● **REQUIRED WORK**
Every entry below should be copied exactly, minus the pictures.
Top of PROVIDED ENTRIES
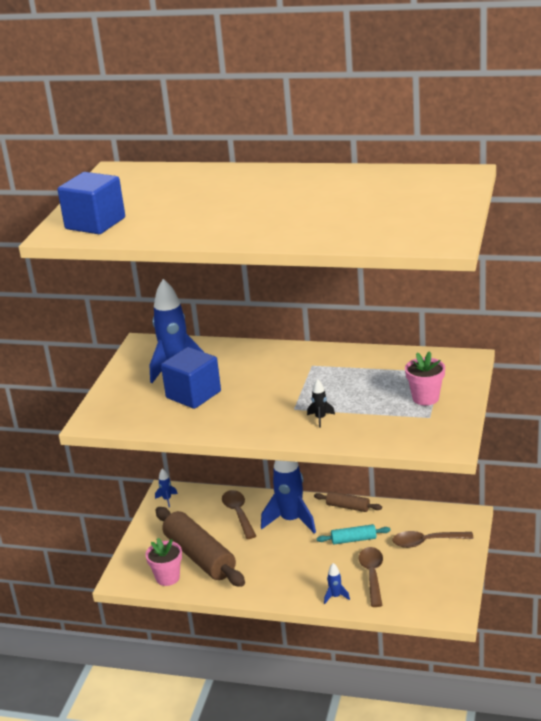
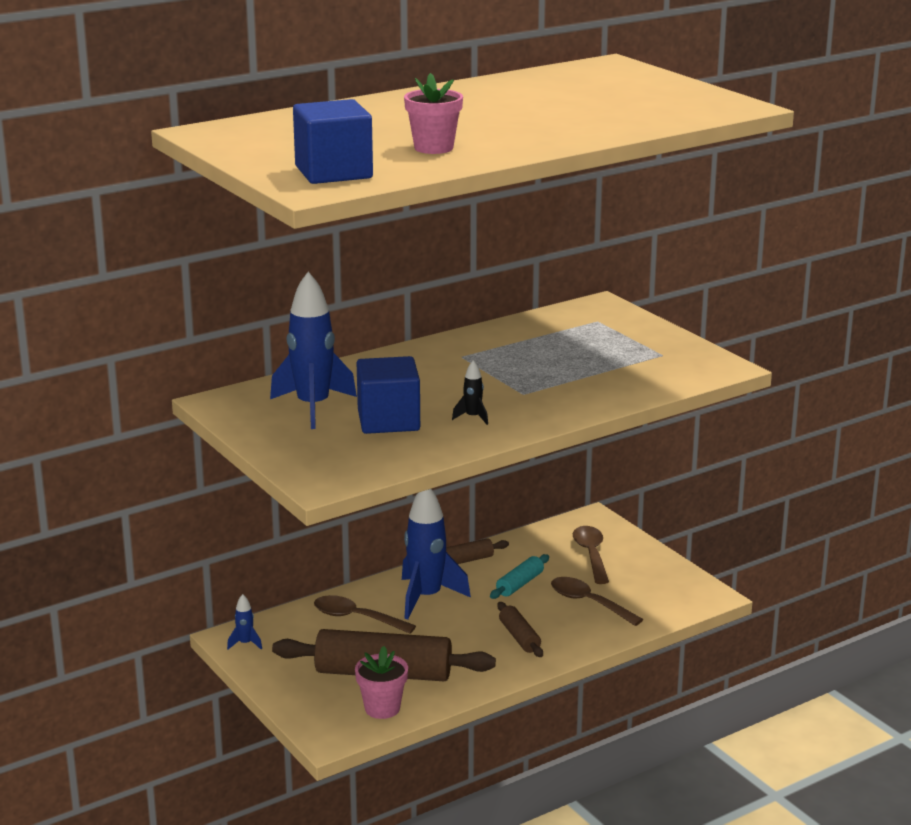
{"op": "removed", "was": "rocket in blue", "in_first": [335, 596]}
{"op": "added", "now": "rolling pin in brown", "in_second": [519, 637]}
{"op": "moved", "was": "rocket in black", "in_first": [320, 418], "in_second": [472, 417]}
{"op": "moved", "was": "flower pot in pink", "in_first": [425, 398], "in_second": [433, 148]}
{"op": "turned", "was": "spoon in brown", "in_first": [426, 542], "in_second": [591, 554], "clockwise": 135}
Bottom of PROVIDED ENTRIES
● **WRITTEN ANSWER**
{"op": "removed", "was": "rocket in blue", "in_first": [335, 596]}
{"op": "added", "now": "rolling pin in brown", "in_second": [519, 637]}
{"op": "moved", "was": "rocket in black", "in_first": [320, 418], "in_second": [472, 417]}
{"op": "moved", "was": "flower pot in pink", "in_first": [425, 398], "in_second": [433, 148]}
{"op": "turned", "was": "spoon in brown", "in_first": [426, 542], "in_second": [591, 554], "clockwise": 135}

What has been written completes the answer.